/---
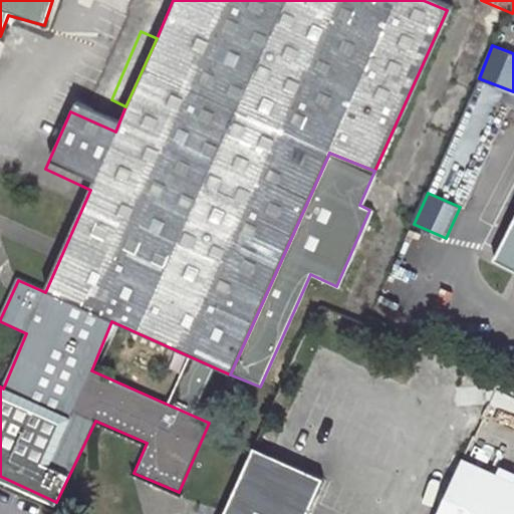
[(513,228),(497,263),(513,271),(513,228)]
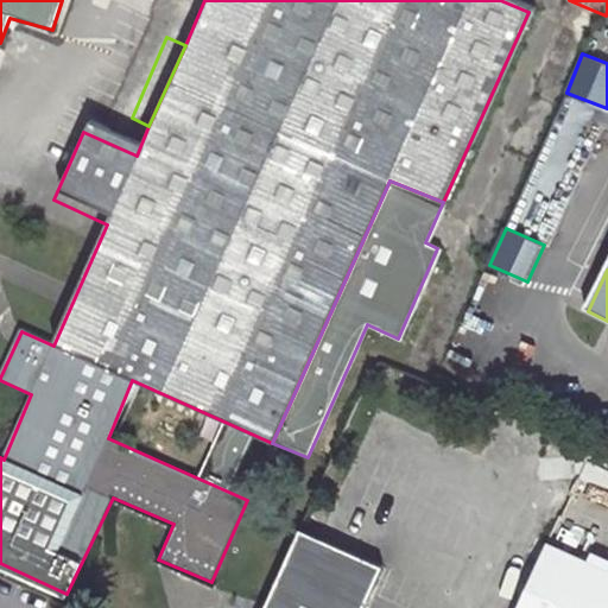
[(263,607),(261,607),(361,607),(380,565),(322,539),(298,530),(263,607)]
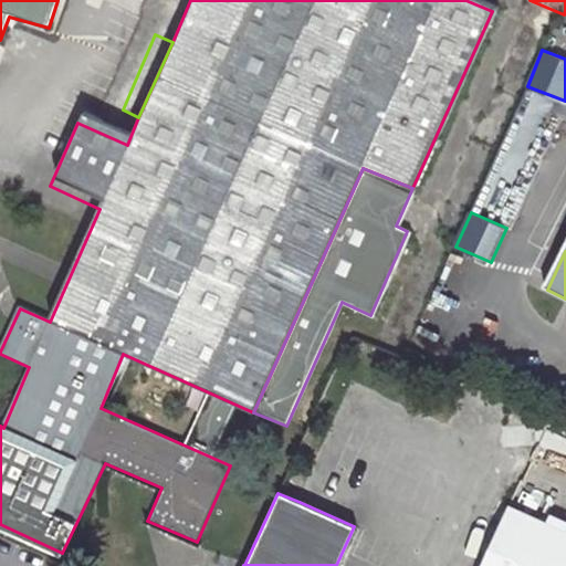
[(565,565),(565,532),(512,507),(483,565),(565,565)]
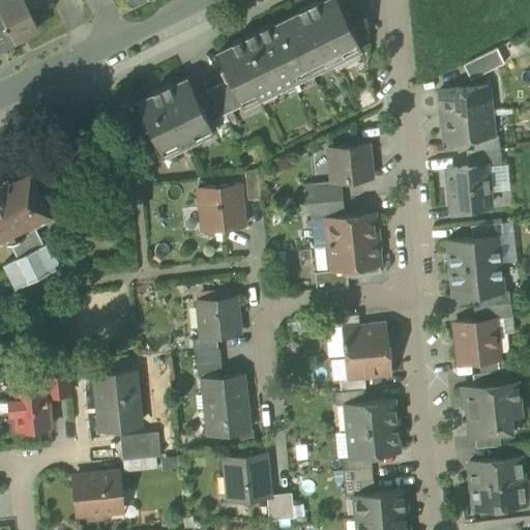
[(0,3),(0,13),(13,41),(38,29),(23,0),(22,0),(9,6),(6,1),(0,3)]
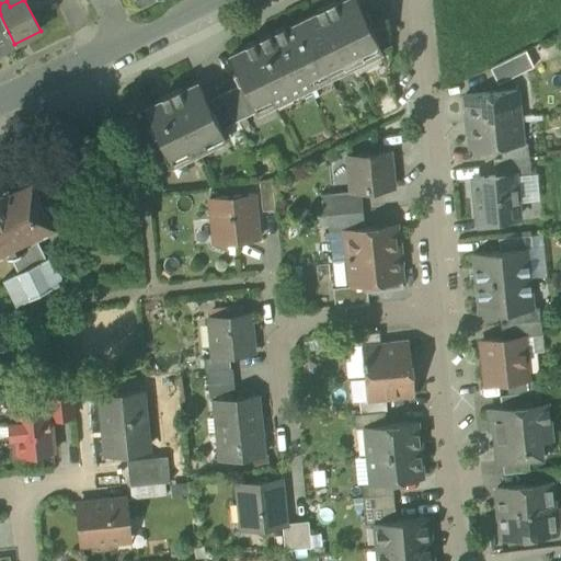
[(242,84),(253,107),(270,99),(273,104),(312,84),(310,79),(342,64),(344,69),(364,59),(362,54),(378,46),(355,0),(345,0),(229,57),(242,84)]
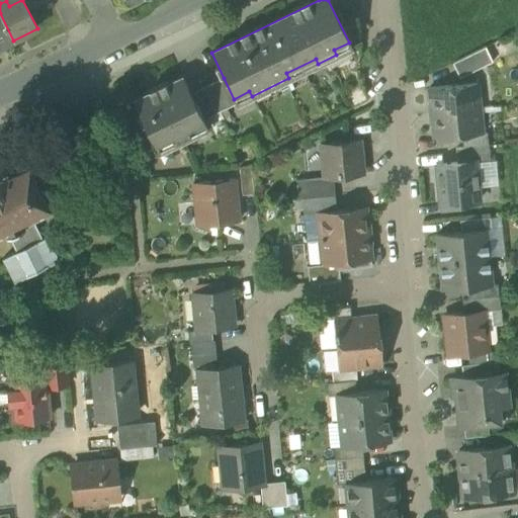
[(0,47),(13,40),(0,13),(0,47)]
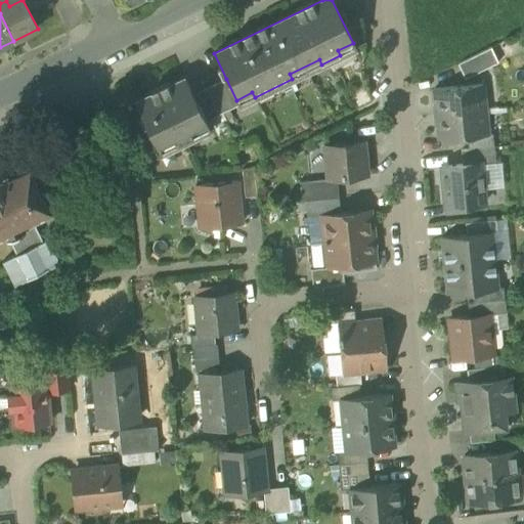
[(338,50),(340,55),(356,48),(353,43),(338,50)]
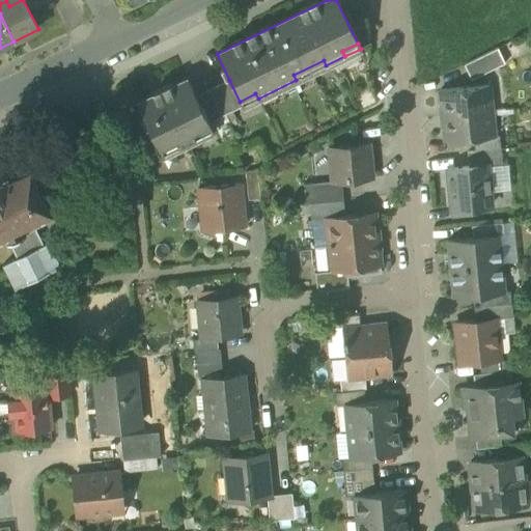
[(464,65),(471,80),(504,63),(497,49),(464,65)]
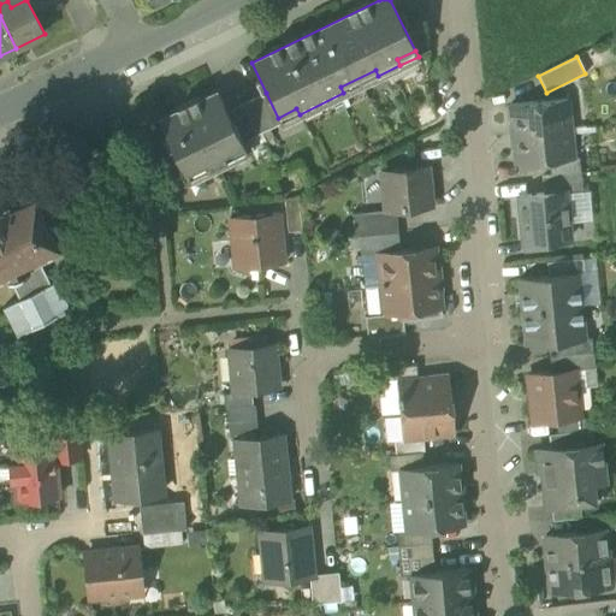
[(341,87),(343,93),(378,76),(375,70),(341,87)]
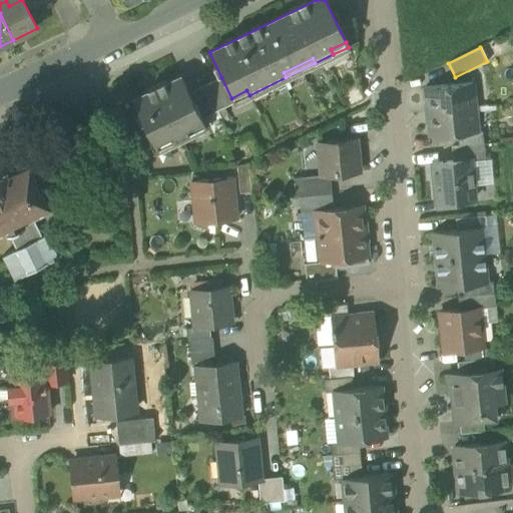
[(132,100),(156,151),(205,127),(201,118),(188,92),(181,76),(132,100)]
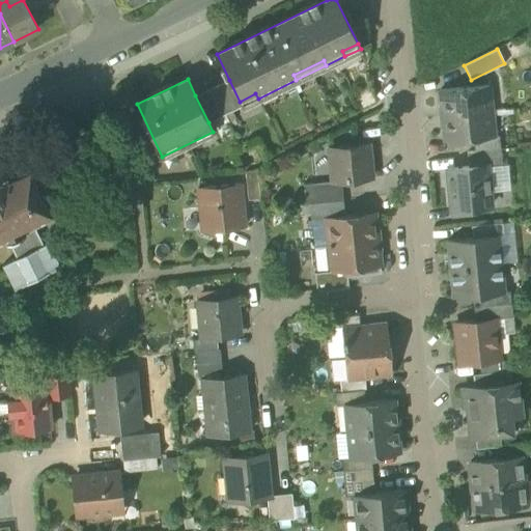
[(195,95),(208,122),(242,107),(240,102),(229,80),(195,95)]
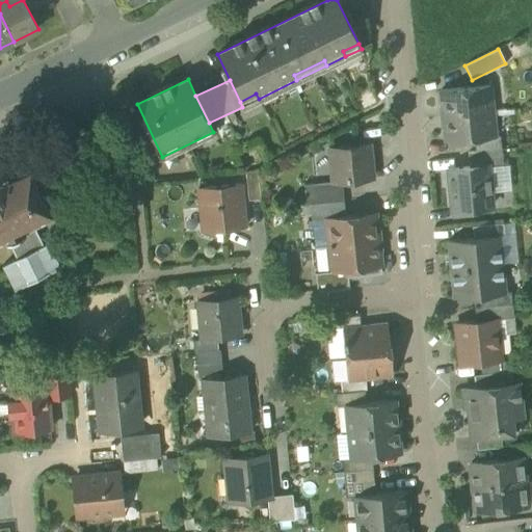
[(440,91),(443,117),(493,112),(489,86),(440,91)]
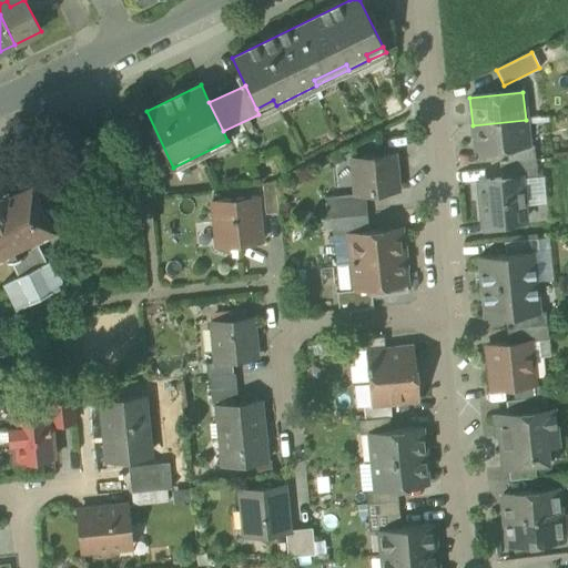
[(256,109),(259,114),(276,105),(273,100),(256,109)]
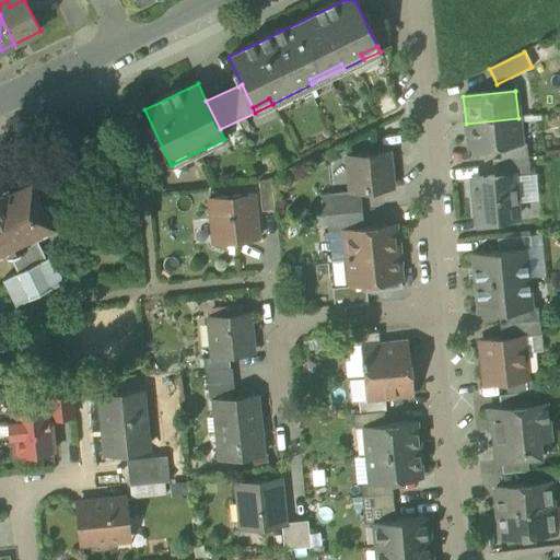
[(521,144),(518,118),(466,124),(469,151),(500,148),(521,146),(521,144)]
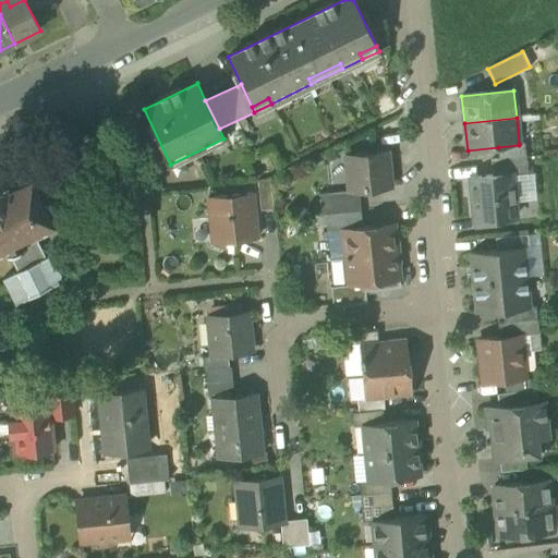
[(498,147),(499,160),(525,157),(523,144),(519,144),(519,145),(498,147)]
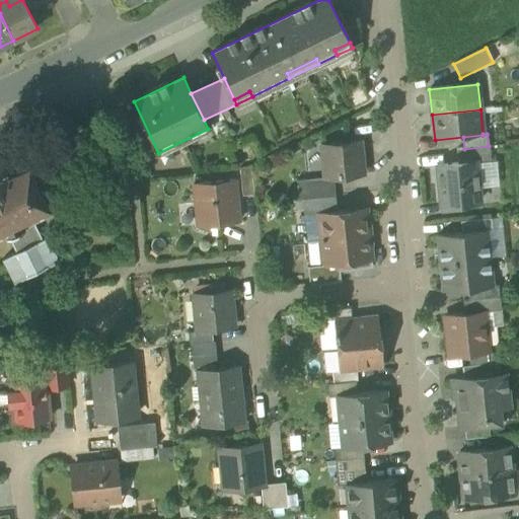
[(325,177),(334,177),(363,173),(359,141),(322,145),(325,177)]
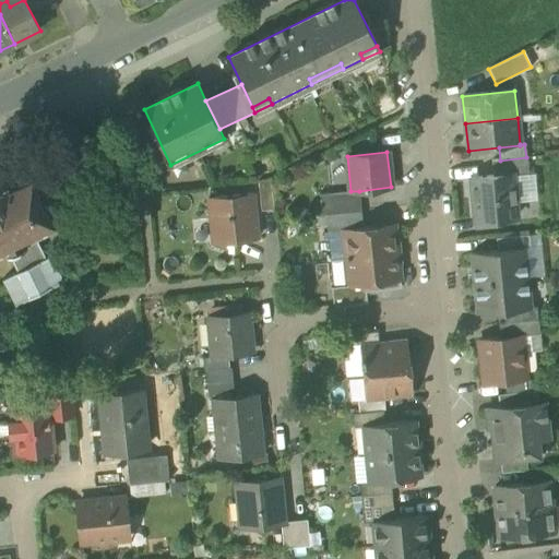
[(527,175),(526,157),(500,161),(491,161),(492,177),(512,175),(512,176),(527,175)]
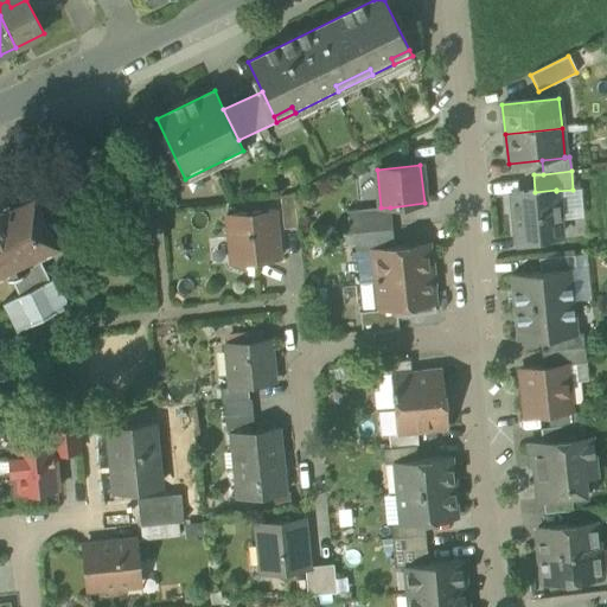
[(0,273),(6,270),(7,274),(29,263),(27,260),(37,255),(64,241),(59,230),(38,187),(36,183),(13,193),(12,190),(0,196),(0,273)]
\---
Work order — Copy every line above exactly, leaving no picture in the copy.

Worked solution —
[(513,228),(497,263),(513,271),(513,228)]
[(263,607),(261,607),(361,607),(380,565),(322,539),(298,530),(263,607)]
[(565,565),(565,532),(512,507),(483,565),(565,565)]
[(0,3),(0,13),(13,41),(38,29),(23,0),(22,0),(9,6),(6,1),(0,3)]
[(242,84),(253,107),(270,99),(273,104),(312,84),(310,79),(342,64),(344,69),(364,59),(362,54),(378,46),(355,0),(345,0),(229,57),(242,84)]
[(0,47),(13,40),(0,13),(0,47)]
[(338,50),(340,55),(356,48),(353,43),(338,50)]
[(464,65),(471,80),(504,63),(497,49),(464,65)]
[(341,87),(343,93),(378,76),(375,70),(341,87)]
[(132,100),(156,151),(205,127),(201,118),(188,92),(181,76),(132,100)]
[(195,95),(208,122),(242,107),(240,102),(229,80),(195,95)]
[(440,91),(443,117),(493,112),(489,86),(440,91)]
[(256,109),(259,114),(276,105),(273,100),(256,109)]
[(521,144),(518,118),(466,124),(469,151),(500,148),(521,146),(521,144)]
[(498,147),(499,160),(525,157),(523,144),(519,144),(519,145),(498,147)]
[(325,177),(334,177),(363,173),(359,141),(322,145),(325,177)]
[(527,175),(526,157),(500,161),(491,161),(492,177),(512,175),(512,176),(527,175)]
[(0,273),(6,270),(7,274),(29,263),(27,260),(37,255),(64,241),(59,230),(38,187),(36,183),(13,193),(12,190),(0,196),(0,273)]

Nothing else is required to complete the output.